What this task involves: If a line in the entries below includes "blue", show that line.

Source material:

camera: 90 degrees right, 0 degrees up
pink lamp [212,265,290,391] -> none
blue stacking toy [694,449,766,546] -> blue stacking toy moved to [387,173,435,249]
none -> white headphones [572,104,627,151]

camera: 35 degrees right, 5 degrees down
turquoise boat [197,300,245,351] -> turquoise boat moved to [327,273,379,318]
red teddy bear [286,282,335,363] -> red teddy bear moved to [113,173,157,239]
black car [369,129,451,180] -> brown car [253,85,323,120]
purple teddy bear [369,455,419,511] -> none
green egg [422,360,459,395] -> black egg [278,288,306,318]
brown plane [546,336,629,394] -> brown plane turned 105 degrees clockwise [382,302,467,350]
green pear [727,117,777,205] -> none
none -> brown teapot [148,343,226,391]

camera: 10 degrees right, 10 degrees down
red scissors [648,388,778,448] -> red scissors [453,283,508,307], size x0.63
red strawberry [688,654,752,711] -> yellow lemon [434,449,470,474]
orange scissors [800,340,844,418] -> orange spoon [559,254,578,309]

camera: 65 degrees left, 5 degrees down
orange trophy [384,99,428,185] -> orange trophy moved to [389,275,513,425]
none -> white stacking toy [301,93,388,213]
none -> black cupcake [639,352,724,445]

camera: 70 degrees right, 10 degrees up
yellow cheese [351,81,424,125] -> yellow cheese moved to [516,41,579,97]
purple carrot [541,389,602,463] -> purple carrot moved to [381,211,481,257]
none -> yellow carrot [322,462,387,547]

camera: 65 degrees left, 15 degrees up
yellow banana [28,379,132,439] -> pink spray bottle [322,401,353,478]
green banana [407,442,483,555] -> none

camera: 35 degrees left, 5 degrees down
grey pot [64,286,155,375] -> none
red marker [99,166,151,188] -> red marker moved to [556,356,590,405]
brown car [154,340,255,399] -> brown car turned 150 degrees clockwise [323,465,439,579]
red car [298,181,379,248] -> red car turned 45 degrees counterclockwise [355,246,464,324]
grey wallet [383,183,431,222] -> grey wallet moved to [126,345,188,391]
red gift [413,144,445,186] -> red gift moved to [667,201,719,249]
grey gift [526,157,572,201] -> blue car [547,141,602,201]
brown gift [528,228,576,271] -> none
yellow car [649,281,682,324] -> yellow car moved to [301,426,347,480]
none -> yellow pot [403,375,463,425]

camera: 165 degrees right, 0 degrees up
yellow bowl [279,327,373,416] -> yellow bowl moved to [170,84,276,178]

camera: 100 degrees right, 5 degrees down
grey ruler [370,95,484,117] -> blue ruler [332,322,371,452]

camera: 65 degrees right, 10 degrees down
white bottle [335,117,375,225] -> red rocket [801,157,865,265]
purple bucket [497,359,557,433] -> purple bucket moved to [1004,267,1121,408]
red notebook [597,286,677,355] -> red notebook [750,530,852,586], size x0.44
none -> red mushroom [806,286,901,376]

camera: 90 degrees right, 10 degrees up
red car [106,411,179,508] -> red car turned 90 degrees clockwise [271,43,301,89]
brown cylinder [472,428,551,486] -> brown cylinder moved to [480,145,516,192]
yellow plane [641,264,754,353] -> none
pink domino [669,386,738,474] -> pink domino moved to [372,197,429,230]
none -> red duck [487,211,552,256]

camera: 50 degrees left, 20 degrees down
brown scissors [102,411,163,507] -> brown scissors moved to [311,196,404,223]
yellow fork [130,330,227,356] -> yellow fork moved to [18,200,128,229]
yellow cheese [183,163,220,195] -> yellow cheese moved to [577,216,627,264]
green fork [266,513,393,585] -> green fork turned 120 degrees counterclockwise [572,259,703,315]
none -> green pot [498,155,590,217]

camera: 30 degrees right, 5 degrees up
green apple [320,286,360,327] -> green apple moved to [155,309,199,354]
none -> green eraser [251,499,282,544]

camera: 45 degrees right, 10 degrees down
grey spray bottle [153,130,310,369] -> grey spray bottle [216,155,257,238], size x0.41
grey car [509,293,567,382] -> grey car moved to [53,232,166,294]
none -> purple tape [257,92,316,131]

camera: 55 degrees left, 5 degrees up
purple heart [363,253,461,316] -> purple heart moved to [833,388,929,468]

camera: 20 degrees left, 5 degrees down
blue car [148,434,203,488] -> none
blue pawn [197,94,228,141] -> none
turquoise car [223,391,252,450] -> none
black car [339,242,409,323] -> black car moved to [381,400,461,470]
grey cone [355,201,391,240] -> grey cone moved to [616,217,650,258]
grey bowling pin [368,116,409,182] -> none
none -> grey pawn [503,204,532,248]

Problem solution:
blue stacking toy [694,449,766,546] -> blue stacking toy moved to [387,173,435,249]
grey gift [526,157,572,201] -> blue car [547,141,602,201]
grey ruler [370,95,484,117] -> blue ruler [332,322,371,452]
blue car [148,434,203,488] -> none
blue pawn [197,94,228,141] -> none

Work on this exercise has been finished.